Extracted data entries
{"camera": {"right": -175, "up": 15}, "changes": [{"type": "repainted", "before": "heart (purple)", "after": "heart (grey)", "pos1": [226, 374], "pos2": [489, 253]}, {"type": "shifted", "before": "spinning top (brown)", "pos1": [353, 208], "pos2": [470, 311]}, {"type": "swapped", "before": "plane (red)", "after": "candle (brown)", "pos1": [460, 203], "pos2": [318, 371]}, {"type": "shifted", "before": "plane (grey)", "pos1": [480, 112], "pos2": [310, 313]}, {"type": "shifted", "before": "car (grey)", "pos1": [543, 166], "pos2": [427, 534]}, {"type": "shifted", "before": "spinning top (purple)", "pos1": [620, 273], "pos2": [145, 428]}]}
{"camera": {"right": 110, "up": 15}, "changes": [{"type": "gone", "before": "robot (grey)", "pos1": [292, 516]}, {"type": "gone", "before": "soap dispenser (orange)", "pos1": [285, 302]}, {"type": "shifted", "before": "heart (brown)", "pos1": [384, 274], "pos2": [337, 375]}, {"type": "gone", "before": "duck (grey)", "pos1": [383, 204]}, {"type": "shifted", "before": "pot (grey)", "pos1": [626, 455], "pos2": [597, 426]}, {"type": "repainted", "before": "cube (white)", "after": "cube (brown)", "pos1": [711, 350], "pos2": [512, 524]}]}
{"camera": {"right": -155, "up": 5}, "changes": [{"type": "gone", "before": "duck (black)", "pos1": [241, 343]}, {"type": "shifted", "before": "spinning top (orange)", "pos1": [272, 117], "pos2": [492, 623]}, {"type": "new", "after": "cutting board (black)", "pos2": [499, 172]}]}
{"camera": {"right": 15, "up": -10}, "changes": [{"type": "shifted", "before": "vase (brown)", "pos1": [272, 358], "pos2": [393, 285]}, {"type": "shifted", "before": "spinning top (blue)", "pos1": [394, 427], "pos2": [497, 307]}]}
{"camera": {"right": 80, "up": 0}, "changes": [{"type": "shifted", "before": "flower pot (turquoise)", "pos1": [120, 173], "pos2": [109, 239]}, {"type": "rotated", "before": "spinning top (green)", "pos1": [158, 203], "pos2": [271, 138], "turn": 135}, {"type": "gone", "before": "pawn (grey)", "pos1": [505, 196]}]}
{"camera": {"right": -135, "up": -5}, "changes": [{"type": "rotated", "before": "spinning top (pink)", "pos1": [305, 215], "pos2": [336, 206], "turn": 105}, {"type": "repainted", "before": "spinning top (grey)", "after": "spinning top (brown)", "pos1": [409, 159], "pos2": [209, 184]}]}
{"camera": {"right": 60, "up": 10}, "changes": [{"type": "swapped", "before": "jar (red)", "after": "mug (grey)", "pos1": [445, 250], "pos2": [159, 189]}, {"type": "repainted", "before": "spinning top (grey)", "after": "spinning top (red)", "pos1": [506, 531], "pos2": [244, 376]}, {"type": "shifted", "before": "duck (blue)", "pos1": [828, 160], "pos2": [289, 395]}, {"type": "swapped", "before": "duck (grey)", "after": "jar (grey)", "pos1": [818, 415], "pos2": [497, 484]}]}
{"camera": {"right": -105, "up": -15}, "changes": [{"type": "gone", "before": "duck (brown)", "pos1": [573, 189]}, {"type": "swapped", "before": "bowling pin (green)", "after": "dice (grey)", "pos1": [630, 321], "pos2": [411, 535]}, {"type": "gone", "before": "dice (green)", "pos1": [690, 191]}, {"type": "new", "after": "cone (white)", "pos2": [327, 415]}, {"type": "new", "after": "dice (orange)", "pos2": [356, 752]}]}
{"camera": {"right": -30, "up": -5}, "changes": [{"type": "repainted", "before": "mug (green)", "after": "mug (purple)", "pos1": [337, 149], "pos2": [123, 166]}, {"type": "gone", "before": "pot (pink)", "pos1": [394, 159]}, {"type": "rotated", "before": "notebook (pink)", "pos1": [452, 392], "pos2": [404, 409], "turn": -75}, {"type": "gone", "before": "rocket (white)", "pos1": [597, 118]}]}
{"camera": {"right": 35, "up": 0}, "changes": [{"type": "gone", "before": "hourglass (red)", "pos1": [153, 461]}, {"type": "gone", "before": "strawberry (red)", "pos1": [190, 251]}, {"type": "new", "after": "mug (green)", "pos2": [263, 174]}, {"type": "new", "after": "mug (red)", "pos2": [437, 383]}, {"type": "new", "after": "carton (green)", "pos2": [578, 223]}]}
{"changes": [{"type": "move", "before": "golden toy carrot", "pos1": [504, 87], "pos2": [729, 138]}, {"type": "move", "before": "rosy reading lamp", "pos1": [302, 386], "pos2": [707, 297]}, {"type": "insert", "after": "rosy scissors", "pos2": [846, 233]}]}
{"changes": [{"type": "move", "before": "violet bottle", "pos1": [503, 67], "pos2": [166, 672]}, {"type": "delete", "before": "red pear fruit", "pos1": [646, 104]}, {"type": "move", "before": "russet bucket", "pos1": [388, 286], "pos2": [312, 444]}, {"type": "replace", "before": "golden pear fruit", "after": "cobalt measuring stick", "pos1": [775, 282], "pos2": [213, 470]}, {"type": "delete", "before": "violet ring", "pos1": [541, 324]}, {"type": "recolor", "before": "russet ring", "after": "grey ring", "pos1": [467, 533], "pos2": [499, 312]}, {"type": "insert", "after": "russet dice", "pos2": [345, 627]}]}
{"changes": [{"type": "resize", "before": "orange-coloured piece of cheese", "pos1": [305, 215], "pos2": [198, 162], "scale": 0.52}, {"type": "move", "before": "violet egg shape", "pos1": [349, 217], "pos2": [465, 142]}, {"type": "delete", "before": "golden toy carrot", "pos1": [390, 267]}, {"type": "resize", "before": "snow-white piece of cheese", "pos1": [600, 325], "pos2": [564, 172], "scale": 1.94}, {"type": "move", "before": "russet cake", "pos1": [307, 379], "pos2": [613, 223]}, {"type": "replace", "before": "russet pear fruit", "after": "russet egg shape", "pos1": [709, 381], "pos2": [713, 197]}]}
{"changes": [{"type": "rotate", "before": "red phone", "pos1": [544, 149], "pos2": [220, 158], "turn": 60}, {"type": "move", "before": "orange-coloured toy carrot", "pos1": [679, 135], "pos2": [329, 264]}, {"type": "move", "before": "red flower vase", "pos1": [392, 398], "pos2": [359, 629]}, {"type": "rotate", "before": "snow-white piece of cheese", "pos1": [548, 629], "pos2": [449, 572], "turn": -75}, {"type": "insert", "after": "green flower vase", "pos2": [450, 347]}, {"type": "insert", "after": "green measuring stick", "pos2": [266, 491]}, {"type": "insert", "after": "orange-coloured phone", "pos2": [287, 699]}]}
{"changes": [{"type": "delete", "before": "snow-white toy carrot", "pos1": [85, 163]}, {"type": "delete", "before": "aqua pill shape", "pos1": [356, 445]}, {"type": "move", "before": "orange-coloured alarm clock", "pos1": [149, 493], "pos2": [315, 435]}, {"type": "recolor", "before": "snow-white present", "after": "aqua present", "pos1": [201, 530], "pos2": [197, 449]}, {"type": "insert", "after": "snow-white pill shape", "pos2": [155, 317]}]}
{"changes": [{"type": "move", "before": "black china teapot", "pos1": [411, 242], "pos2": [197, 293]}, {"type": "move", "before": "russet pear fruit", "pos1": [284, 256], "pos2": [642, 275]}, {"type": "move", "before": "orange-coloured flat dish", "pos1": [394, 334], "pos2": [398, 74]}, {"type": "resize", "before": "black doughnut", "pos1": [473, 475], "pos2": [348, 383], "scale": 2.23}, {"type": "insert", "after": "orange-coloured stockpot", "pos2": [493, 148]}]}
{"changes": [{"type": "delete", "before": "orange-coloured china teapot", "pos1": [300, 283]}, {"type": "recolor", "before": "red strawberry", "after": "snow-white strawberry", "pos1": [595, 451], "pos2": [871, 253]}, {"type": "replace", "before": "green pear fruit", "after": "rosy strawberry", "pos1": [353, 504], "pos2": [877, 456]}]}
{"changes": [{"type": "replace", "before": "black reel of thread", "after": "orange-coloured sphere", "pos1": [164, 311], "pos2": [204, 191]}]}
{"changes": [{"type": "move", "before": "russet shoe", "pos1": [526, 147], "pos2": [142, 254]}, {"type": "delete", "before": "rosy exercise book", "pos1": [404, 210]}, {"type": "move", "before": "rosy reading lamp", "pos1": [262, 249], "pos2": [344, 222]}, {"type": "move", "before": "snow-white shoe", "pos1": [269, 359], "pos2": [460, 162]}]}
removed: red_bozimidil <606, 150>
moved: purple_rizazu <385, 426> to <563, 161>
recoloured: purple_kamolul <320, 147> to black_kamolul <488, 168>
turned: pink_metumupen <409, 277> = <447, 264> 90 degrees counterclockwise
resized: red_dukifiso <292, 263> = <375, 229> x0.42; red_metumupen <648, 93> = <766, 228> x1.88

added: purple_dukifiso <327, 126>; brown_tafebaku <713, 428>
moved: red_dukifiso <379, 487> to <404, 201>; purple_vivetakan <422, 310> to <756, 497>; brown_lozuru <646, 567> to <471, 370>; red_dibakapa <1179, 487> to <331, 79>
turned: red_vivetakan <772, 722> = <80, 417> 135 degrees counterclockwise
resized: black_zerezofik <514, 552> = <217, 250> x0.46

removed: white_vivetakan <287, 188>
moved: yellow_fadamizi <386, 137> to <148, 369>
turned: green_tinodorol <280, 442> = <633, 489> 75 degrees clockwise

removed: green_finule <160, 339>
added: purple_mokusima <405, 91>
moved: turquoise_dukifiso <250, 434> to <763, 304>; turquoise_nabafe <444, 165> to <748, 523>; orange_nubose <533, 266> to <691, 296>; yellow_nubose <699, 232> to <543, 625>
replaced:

▸ **Exercise instructions**:
Going from the line that has "resized: red_dukifiso <292, 263>" through the last line of the entries, retype each line exactly as given and add nothing.

▸ **Answer to this task**:
resized: red_dukifiso <292, 263> = <375, 229> x0.42; red_metumupen <648, 93> = <766, 228> x1.88

added: purple_dukifiso <327, 126>; brown_tafebaku <713, 428>
moved: red_dukifiso <379, 487> to <404, 201>; purple_vivetakan <422, 310> to <756, 497>; brown_lozuru <646, 567> to <471, 370>; red_dibakapa <1179, 487> to <331, 79>
turned: red_vivetakan <772, 722> = <80, 417> 135 degrees counterclockwise
resized: black_zerezofik <514, 552> = <217, 250> x0.46

removed: white_vivetakan <287, 188>
moved: yellow_fadamizi <386, 137> to <148, 369>
turned: green_tinodorol <280, 442> = <633, 489> 75 degrees clockwise

removed: green_finule <160, 339>
added: purple_mokusima <405, 91>
moved: turquoise_dukifiso <250, 434> to <763, 304>; turquoise_nabafe <444, 165> to <748, 523>; orange_nubose <533, 266> to <691, 296>; yellow_nubose <699, 232> to <543, 625>
replaced:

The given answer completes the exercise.